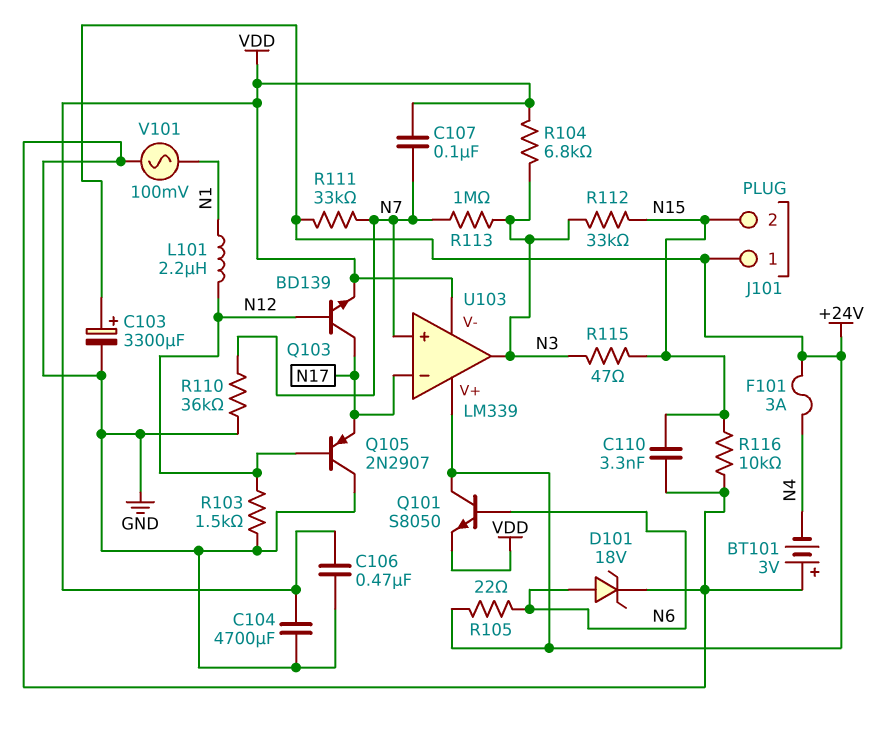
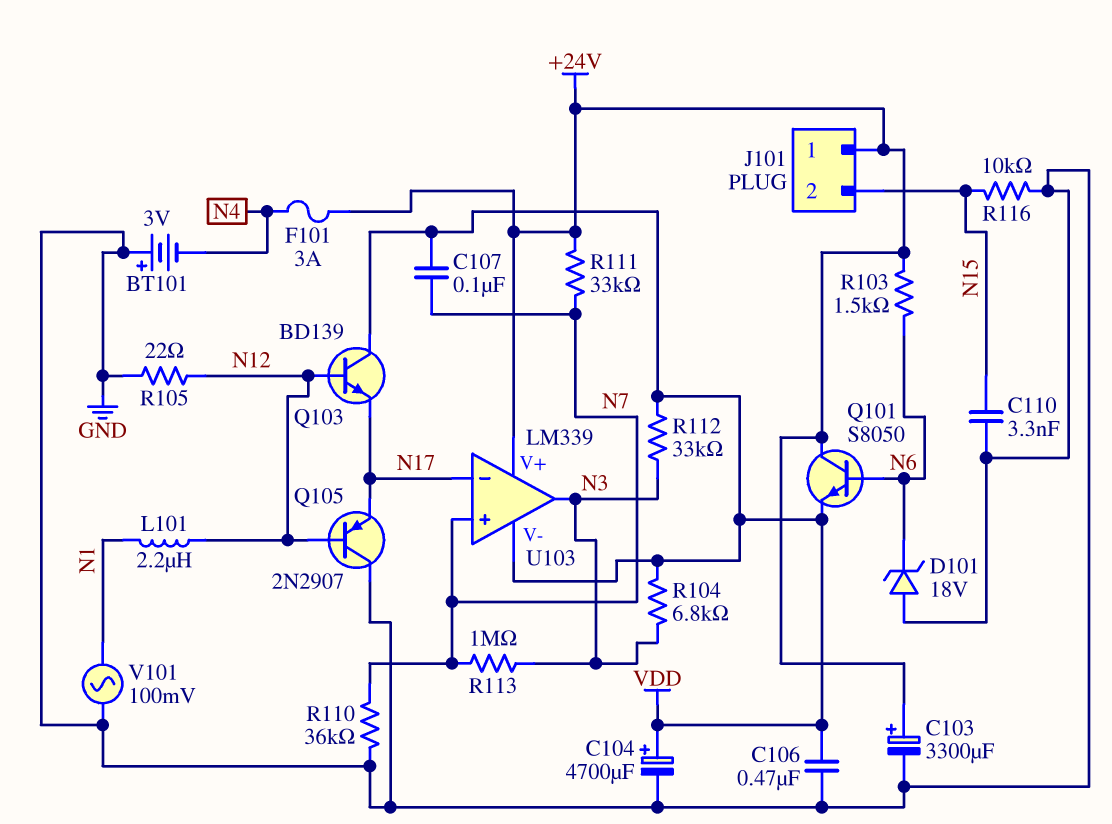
C104: 4700uF (GND, VDD) -> 4700uF (plus VDD, minus GND)
D101: zener 18V (A N6, K GND) -> zener 18V (A GND, K N6)
Q103: NPN BD139 (B N12, C N17, E VDD) -> NPN BD139 (B N12, C VDD, E N17)
R103: 1.5k (GND, N12) -> 1.5k (+24V, N6)
R105: 22 (+24V, N6) -> 22 (GND, N12)
R112: 33k (N3, N15) -> 33k (N3, VDD)
R115: 47 (N3, N15) -> none

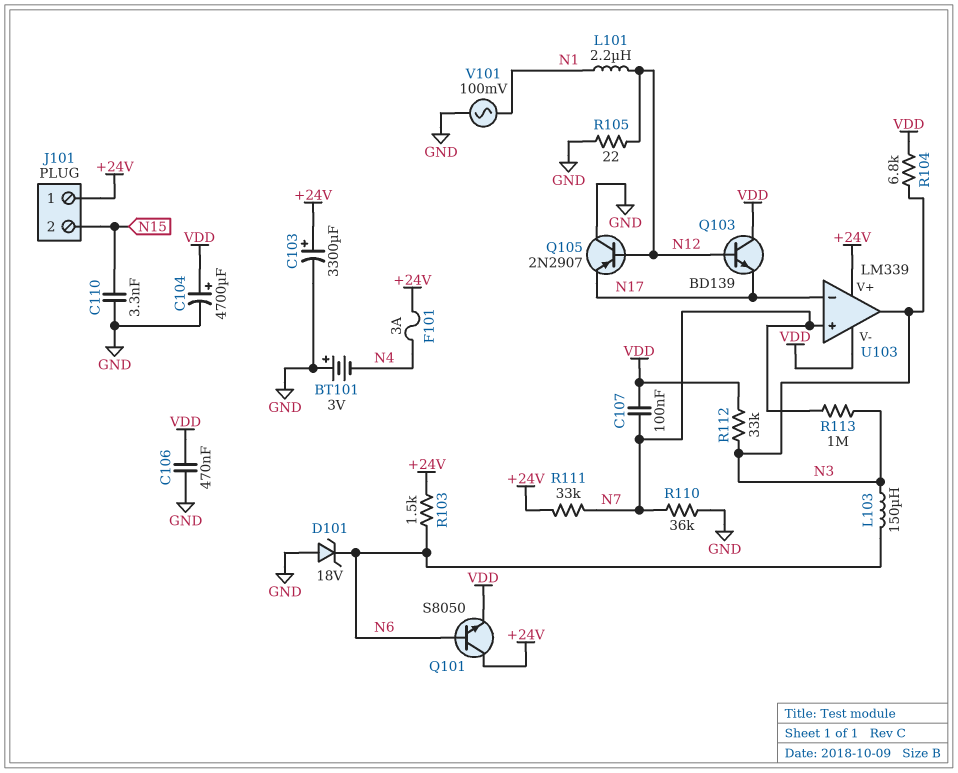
L103: none -> 150uH (N3, N6)
R116: 10k (GND, N15) -> none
----------
What you will do: Find the line that contains "R105: 22 (+24V, N6) -> 22 (GND, N12)", then write out that line and every line after it through the end of the records, exactly. Leave the pictures out.

Output for this exercise:
R105: 22 (+24V, N6) -> 22 (GND, N12)
R112: 33k (N3, N15) -> 33k (N3, VDD)
R115: 47 (N3, N15) -> none

L103: none -> 150uH (N3, N6)
R116: 10k (GND, N15) -> none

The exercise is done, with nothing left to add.